# [EXERCISE PROMPT]
Would you set down the data that follows, word for word, without any pictures?

(PROVIDED DATA Opens)

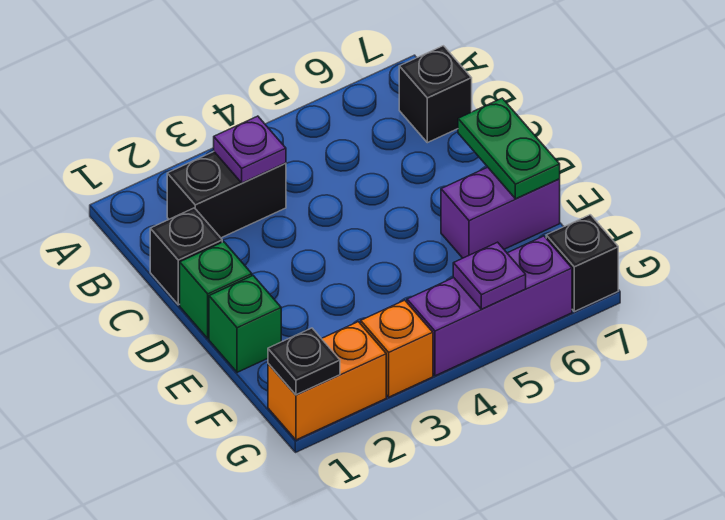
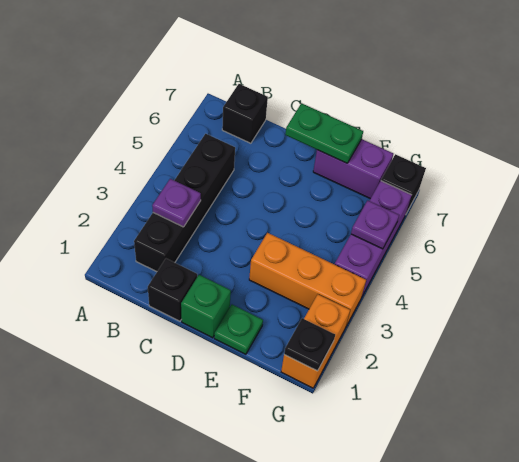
black brick B2:B3 level 1 -> black brick B2:B5 level 1
green brick E1 level 1 -> green plate E1 level 1
purple brick E6:E7 level 1 -> purple brick E7:F7 level 1
orange brick G3 level 1 -> orange brick E3:G3 level 1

(PROVIDED DATA Closes)

# [ANSWER TO THIS TASK]
black brick B2:B3 level 1 -> black brick B2:B5 level 1
green brick E1 level 1 -> green plate E1 level 1
purple brick E6:E7 level 1 -> purple brick E7:F7 level 1
orange brick G3 level 1 -> orange brick E3:G3 level 1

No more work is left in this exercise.